Word for word, copy out the data below, omitting pictures.
==== DATA FOR REVIEW ====
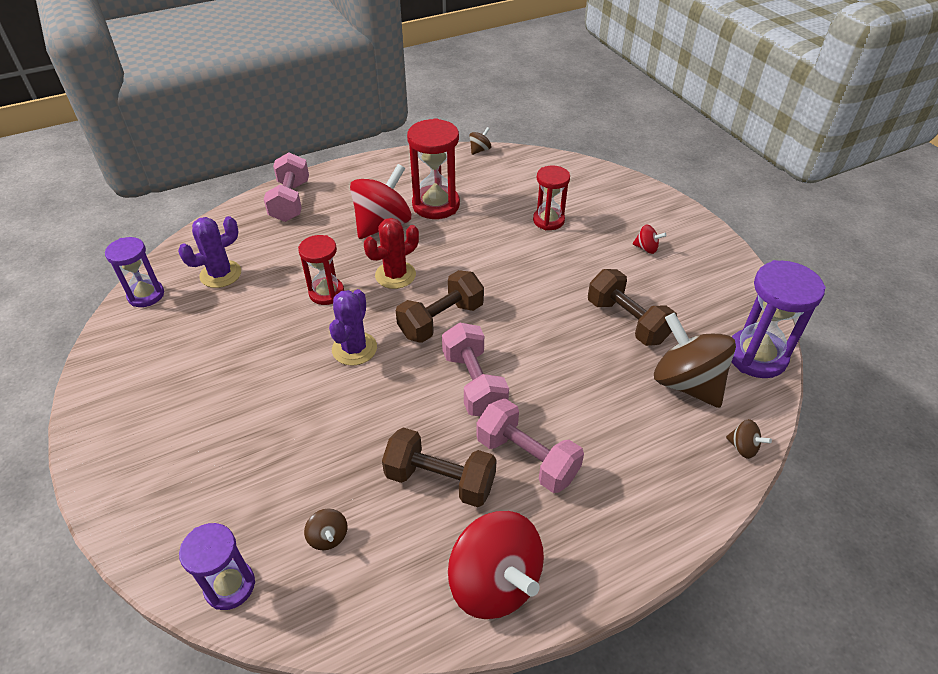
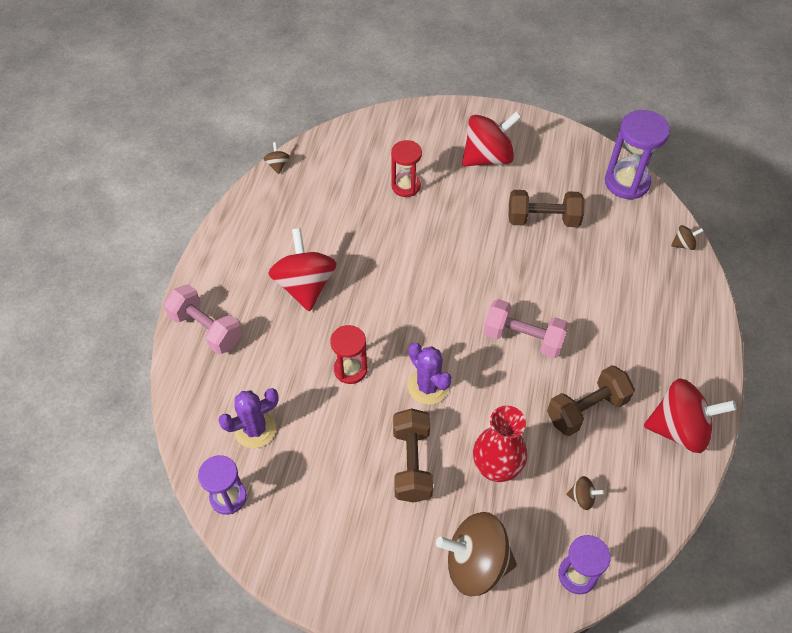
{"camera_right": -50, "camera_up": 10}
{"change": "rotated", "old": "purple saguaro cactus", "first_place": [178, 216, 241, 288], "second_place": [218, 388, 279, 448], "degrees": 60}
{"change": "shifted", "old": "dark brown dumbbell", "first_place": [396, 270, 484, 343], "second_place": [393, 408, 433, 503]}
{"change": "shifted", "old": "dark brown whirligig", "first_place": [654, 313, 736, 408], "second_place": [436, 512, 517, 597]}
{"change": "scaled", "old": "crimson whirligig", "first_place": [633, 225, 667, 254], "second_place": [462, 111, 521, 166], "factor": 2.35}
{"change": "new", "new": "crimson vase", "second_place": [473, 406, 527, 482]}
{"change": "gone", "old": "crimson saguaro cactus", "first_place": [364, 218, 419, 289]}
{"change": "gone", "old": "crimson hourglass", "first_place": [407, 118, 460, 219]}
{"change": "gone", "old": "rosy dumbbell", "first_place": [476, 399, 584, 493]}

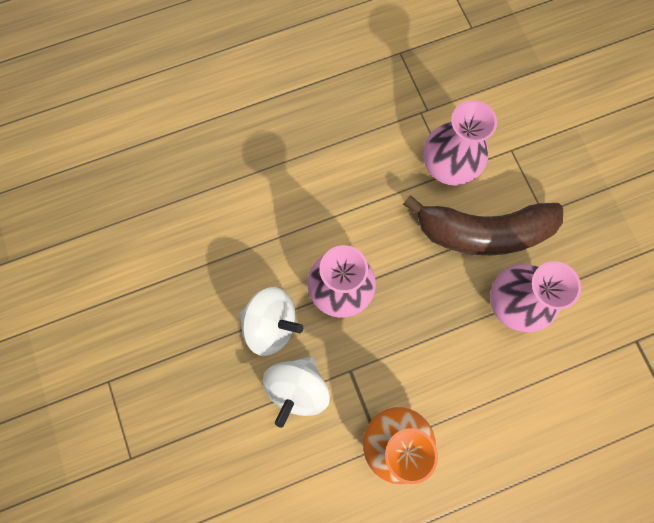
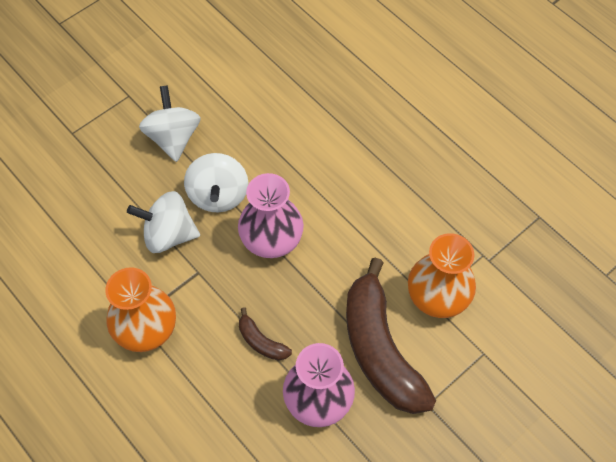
{"camera_right": 70, "camera_up": -15}
{"change": "new", "new": "white whirligig", "second_place": [139, 85, 201, 162]}
{"change": "new", "new": "dark brown banana fruit", "second_place": [239, 307, 292, 361]}
{"change": "repainted", "old": "rosy vase", "new": "bright orange vase", "first_place": [423, 100, 497, 186], "second_place": [408, 233, 476, 318]}

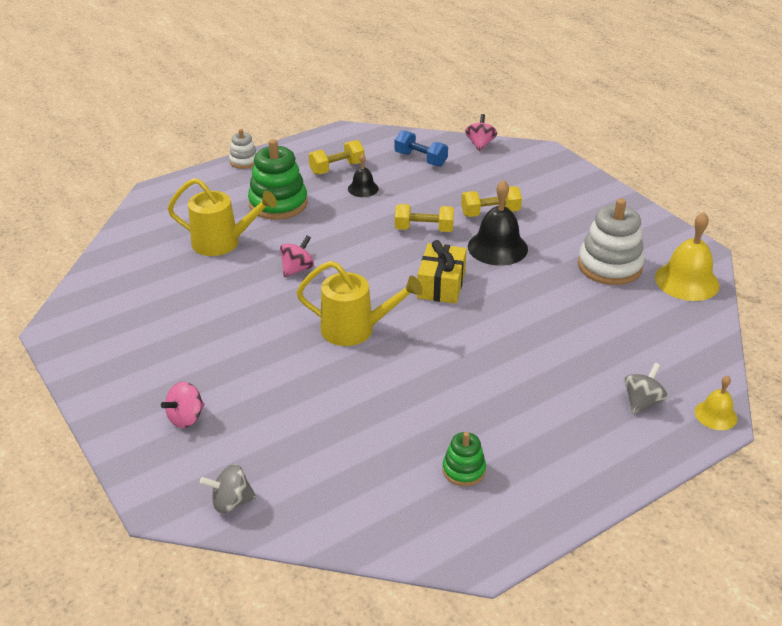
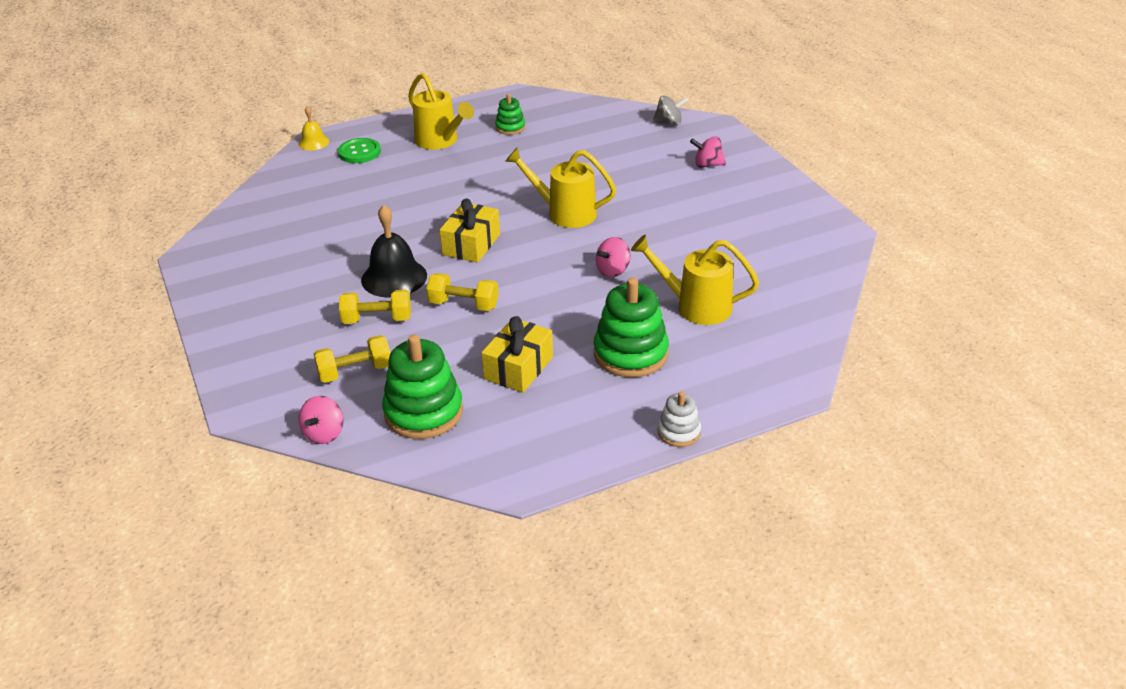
{"camera_right": -170, "camera_up": 0}
{"change": "shifted", "old": "bright yellow dumbbell", "first_place": [308, 140, 364, 175], "second_place": [314, 335, 390, 383]}
{"change": "swapped", "old": "grey whirligig", "new": "leaf-green button", "first_place": [624, 363, 667, 414], "second_place": [338, 138, 381, 163]}
{"change": "swapped", "old": "blue dumbbell", "new": "leaf-green stacking rings", "first_place": [395, 130, 448, 167], "second_place": [382, 335, 463, 439]}
{"change": "new", "new": "bright yellow watering can", "second_place": [408, 73, 474, 150]}
{"change": "swapped", "old": "black bell", "new": "bright yellow wrapped gift", "first_place": [348, 153, 379, 197], "second_place": [481, 316, 553, 393]}
{"change": "rotated", "old": "rosy whirligig", "first_place": [161, 381, 204, 428], "second_place": [690, 136, 726, 168], "degrees": -135}
{"change": "gone", "old": "white stacking rings", "first_place": [578, 198, 644, 285]}
{"change": "gone", "old": "bright yellow bell", "first_place": [655, 212, 720, 301]}

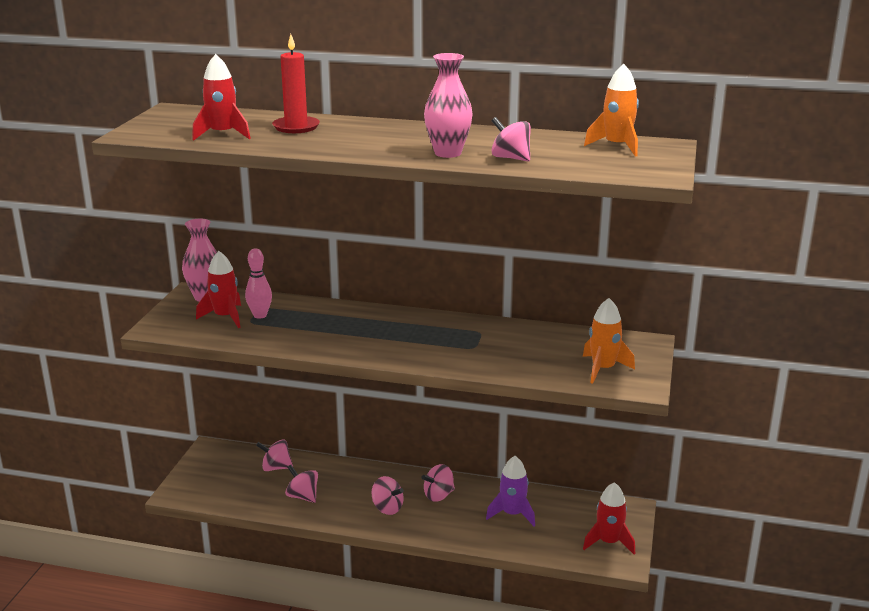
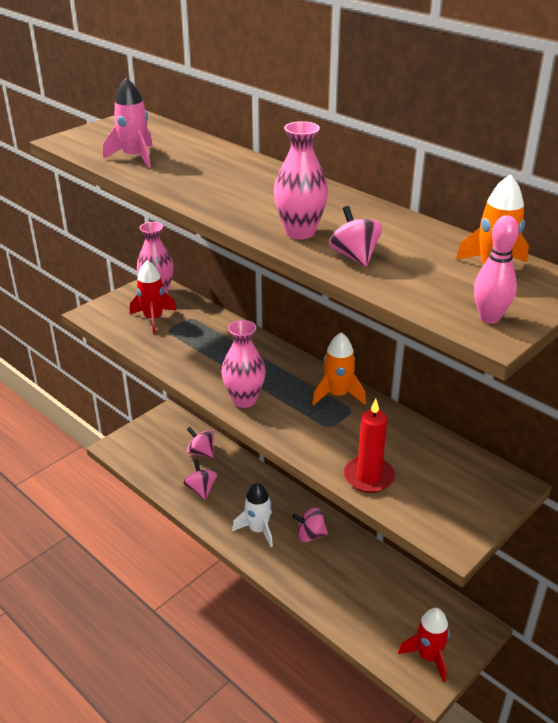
{"camera_right": 30, "camera_up": 10}
{"change": "repainted", "old": "crimson spaceship", "new": "rosy spaceship", "first_place": [192, 54, 251, 141], "second_place": [103, 77, 153, 168]}
{"change": "new", "new": "rosy vase", "second_place": [221, 320, 266, 408]}
{"change": "swapped", "old": "rosy whirligig", "new": "white spaceship", "first_place": [372, 476, 404, 515], "second_place": [232, 483, 273, 547]}
{"change": "shifted", "old": "bright orange spaceship", "first_place": [583, 298, 635, 384], "second_place": [312, 332, 366, 405]}
{"change": "shifted", "old": "crimson candle", "first_place": [272, 34, 320, 133], "second_place": [344, 399, 395, 493]}
{"change": "shifted", "old": "rosy tenpin", "first_place": [245, 249, 272, 319], "second_place": [474, 215, 519, 324]}
{"change": "gone", "old": "purple spaceship", "first_place": [486, 456, 535, 526]}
====
### TASK OUTPUT
{"camera_right": -50, "camera_up": 10}
{"change": "rotated", "old": "purple saguaro cactus", "first_place": [178, 216, 241, 288], "second_place": [218, 388, 279, 448], "degrees": 60}
{"change": "shifted", "old": "dark brown dumbbell", "first_place": [396, 270, 484, 343], "second_place": [393, 408, 433, 503]}
{"change": "shifted", "old": "dark brown whirligig", "first_place": [654, 313, 736, 408], "second_place": [436, 512, 517, 597]}
{"change": "scaled", "old": "crimson whirligig", "first_place": [633, 225, 667, 254], "second_place": [462, 111, 521, 166], "factor": 2.35}
{"change": "new", "new": "crimson vase", "second_place": [473, 406, 527, 482]}
{"change": "gone", "old": "crimson saguaro cactus", "first_place": [364, 218, 419, 289]}
{"change": "gone", "old": "crimson hourglass", "first_place": [407, 118, 460, 219]}
{"change": "gone", "old": "rosy dumbbell", "first_place": [476, 399, 584, 493]}

{"camera_right": 70, "camera_up": -15}
{"change": "new", "new": "white whirligig", "second_place": [139, 85, 201, 162]}
{"change": "new", "new": "dark brown banana fruit", "second_place": [239, 307, 292, 361]}
{"change": "repainted", "old": "rosy vase", "new": "bright orange vase", "first_place": [423, 100, 497, 186], "second_place": [408, 233, 476, 318]}

{"camera_right": -170, "camera_up": 0}
{"change": "shifted", "old": "bright yellow dumbbell", "first_place": [308, 140, 364, 175], "second_place": [314, 335, 390, 383]}
{"change": "swapped", "old": "grey whirligig", "new": "leaf-green button", "first_place": [624, 363, 667, 414], "second_place": [338, 138, 381, 163]}
{"change": "swapped", "old": "blue dumbbell", "new": "leaf-green stacking rings", "first_place": [395, 130, 448, 167], "second_place": [382, 335, 463, 439]}
{"change": "new", "new": "bright yellow watering can", "second_place": [408, 73, 474, 150]}
{"change": "swapped", "old": "black bell", "new": "bright yellow wrapped gift", "first_place": [348, 153, 379, 197], "second_place": [481, 316, 553, 393]}
{"change": "rotated", "old": "rosy whirligig", "first_place": [161, 381, 204, 428], "second_place": [690, 136, 726, 168], "degrees": -135}
{"change": "gone", "old": "white stacking rings", "first_place": [578, 198, 644, 285]}
{"change": "gone", "old": "bright yellow bell", "first_place": [655, 212, 720, 301]}

{"camera_right": 30, "camera_up": 10}
{"change": "repainted", "old": "crimson spaceship", "new": "rosy spaceship", "first_place": [192, 54, 251, 141], "second_place": [103, 77, 153, 168]}
{"change": "new", "new": "rosy vase", "second_place": [221, 320, 266, 408]}
{"change": "swapped", "old": "rosy whirligig", "new": "white spaceship", "first_place": [372, 476, 404, 515], "second_place": [232, 483, 273, 547]}
{"change": "shifted", "old": "bright orange spaceship", "first_place": [583, 298, 635, 384], "second_place": [312, 332, 366, 405]}
{"change": "shifted", "old": "crimson candle", "first_place": [272, 34, 320, 133], "second_place": [344, 399, 395, 493]}
{"change": "shifted", "old": "rosy tenpin", "first_place": [245, 249, 272, 319], "second_place": [474, 215, 519, 324]}
{"change": "gone", "old": "purple spaceship", "first_place": [486, 456, 535, 526]}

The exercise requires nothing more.